What the task asks:
Reproduce the entries below word for word, omitting the pictures.

## Start

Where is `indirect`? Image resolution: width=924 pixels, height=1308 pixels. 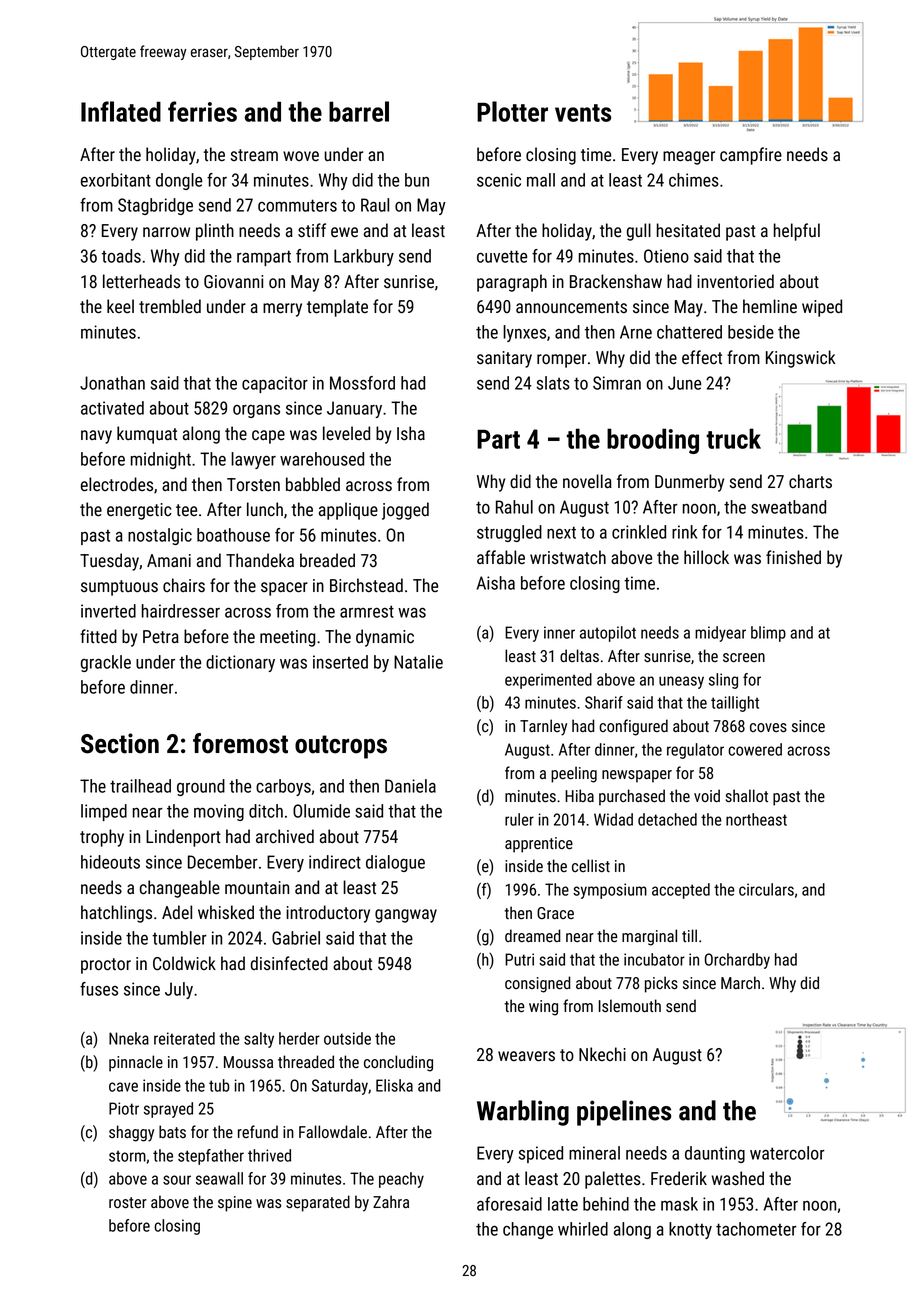
indirect is located at coordinates (335, 862).
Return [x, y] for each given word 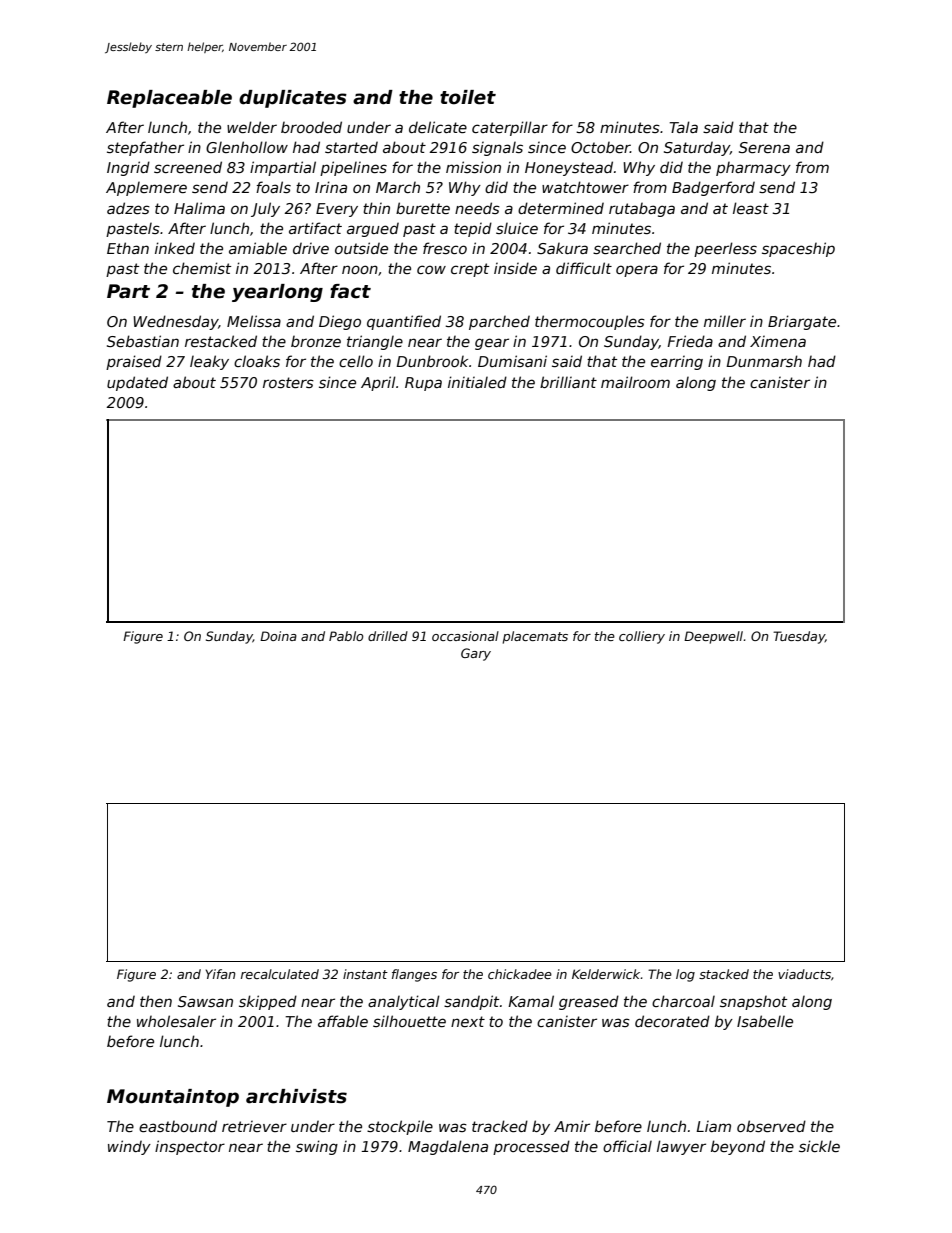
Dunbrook [432, 361]
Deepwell [714, 637]
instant [365, 974]
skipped [268, 1002]
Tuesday [799, 637]
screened [188, 167]
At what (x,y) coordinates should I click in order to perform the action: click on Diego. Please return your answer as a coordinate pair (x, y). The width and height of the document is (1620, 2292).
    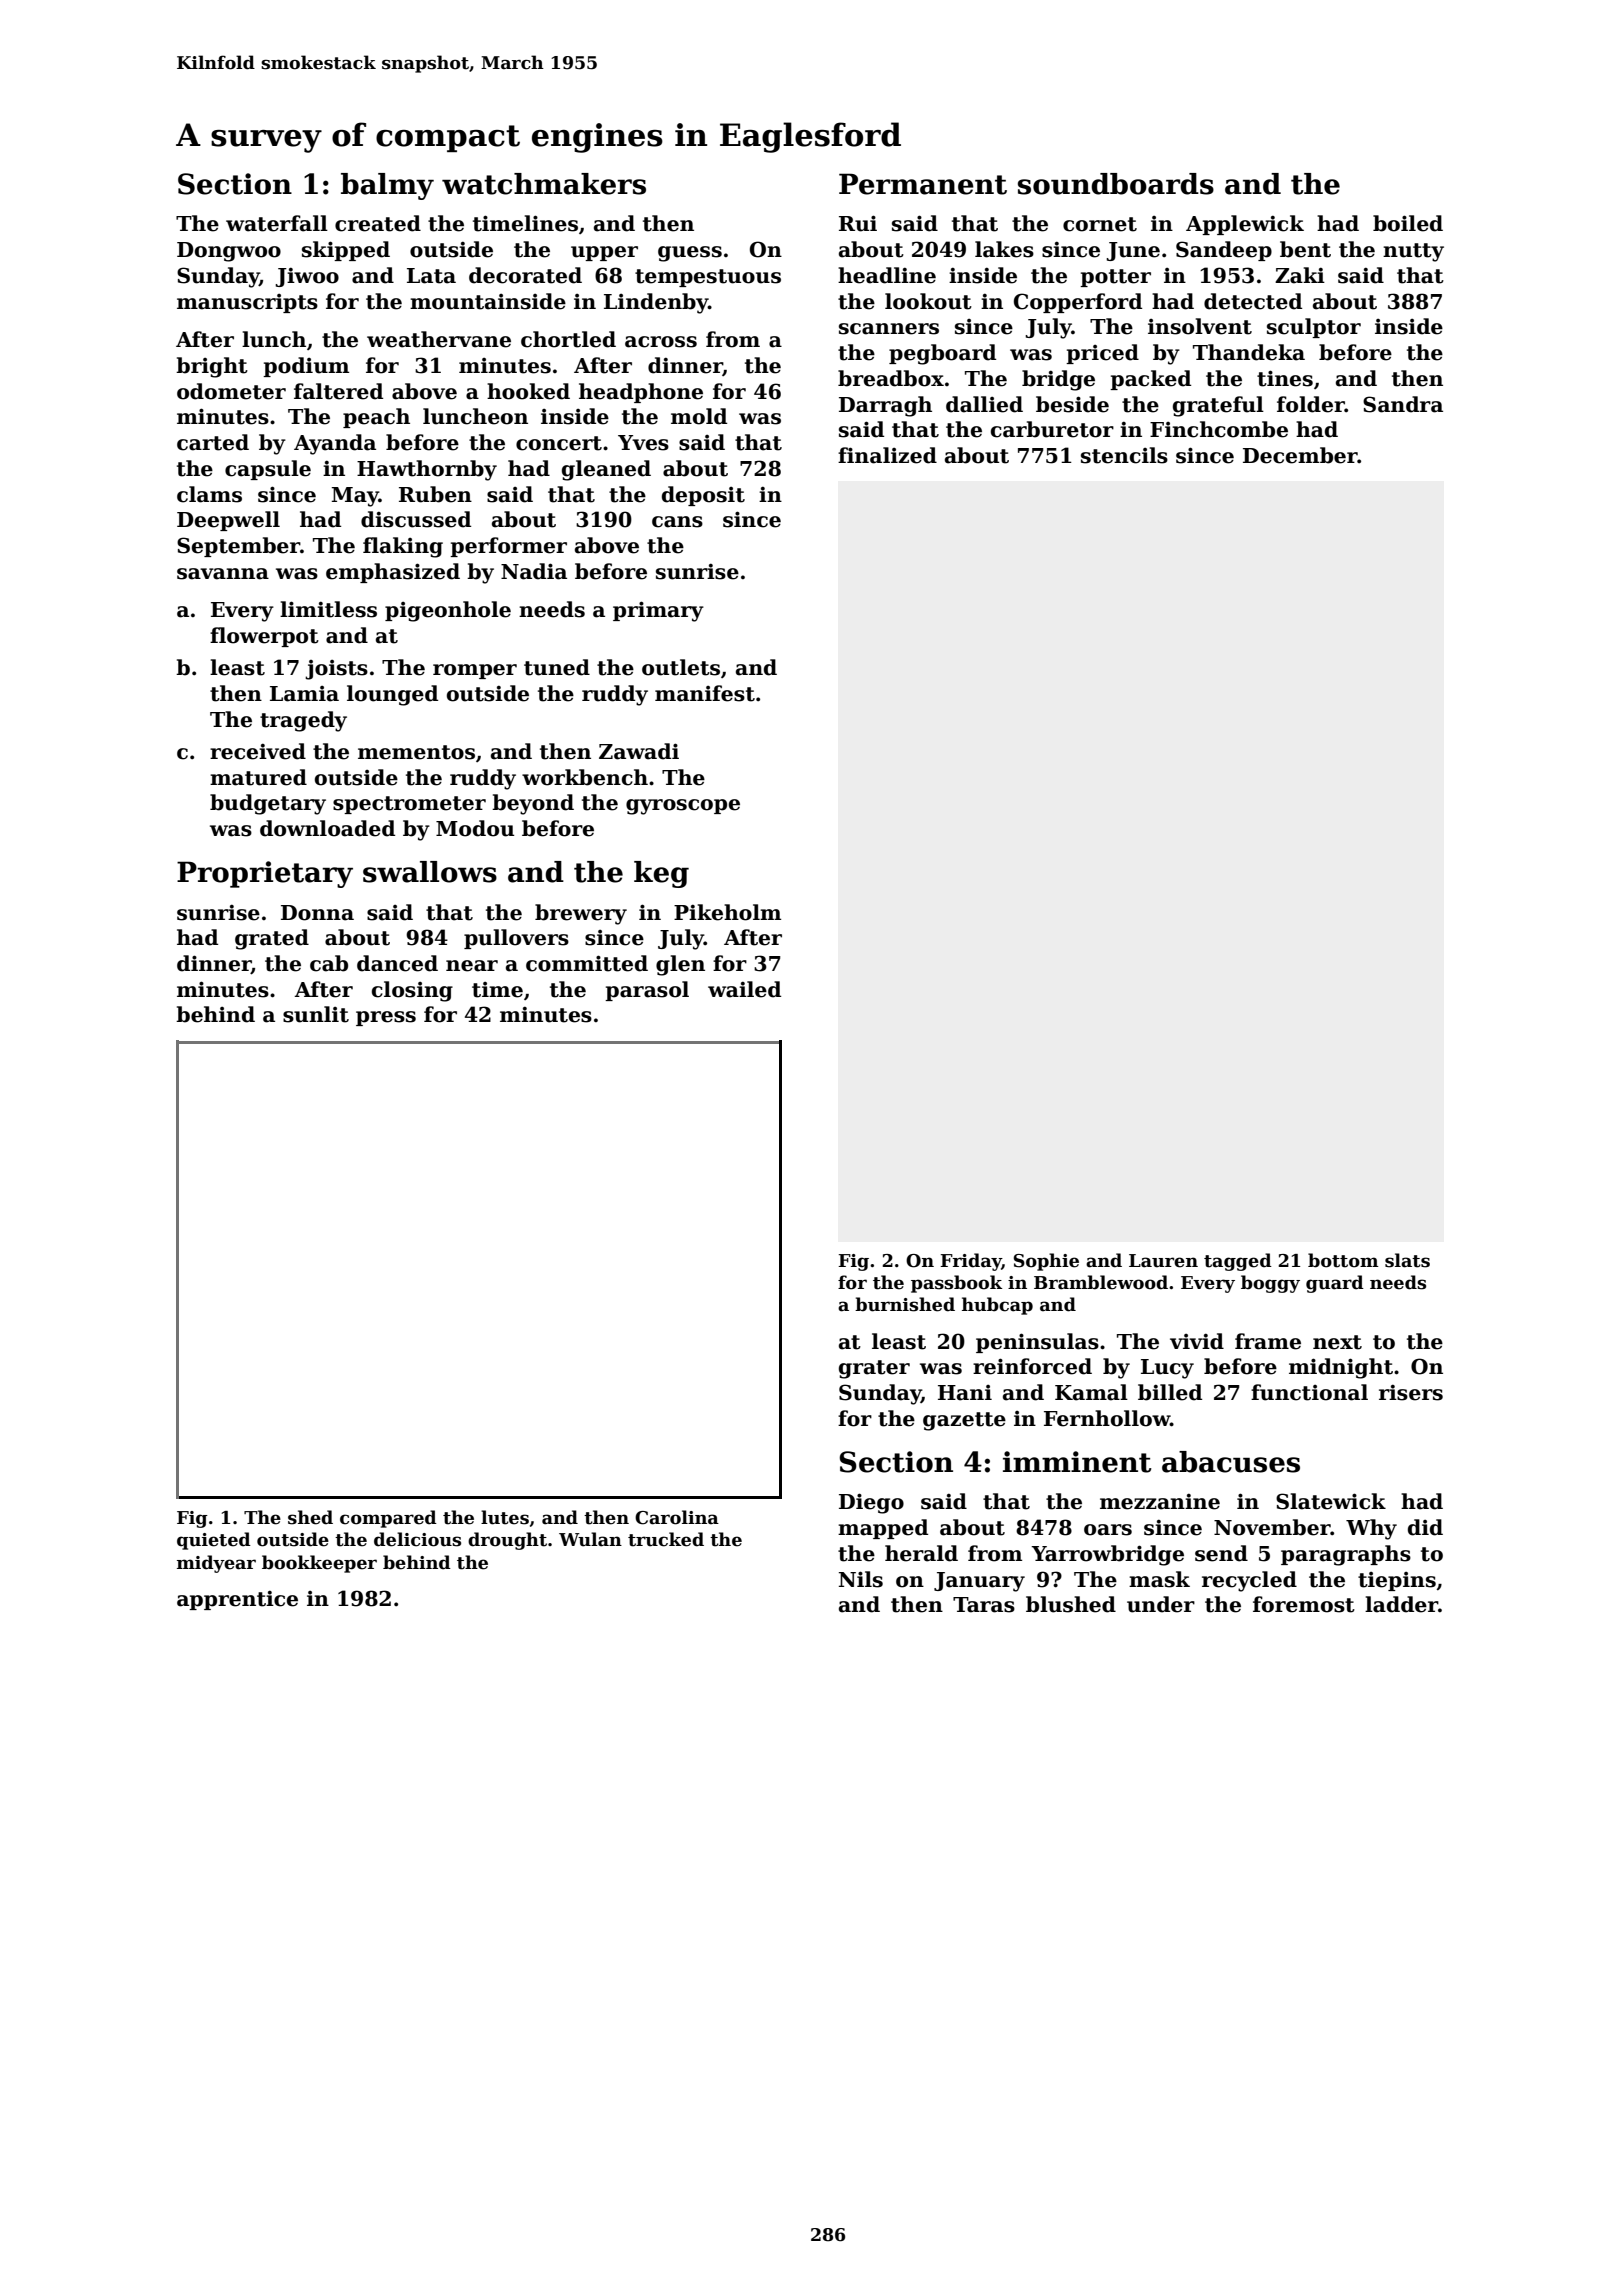
    Looking at the image, I should click on (871, 1503).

## End

Result of the exercise:
Where is `indirect`? Image resolution: width=924 pixels, height=1308 pixels. 
indirect is located at coordinates (335, 862).
Return [x, y] for each given word 
Dunbrook [432, 361]
Deepwell [714, 637]
instant [365, 974]
skipped [268, 1002]
Tuesday [799, 637]
screened [188, 167]
At what (x,y) coordinates should I click in order to perform the action: click on Diego. Please return your answer as a coordinate pair (x, y). The width and height of the document is (1620, 2292).
    Looking at the image, I should click on (871, 1503).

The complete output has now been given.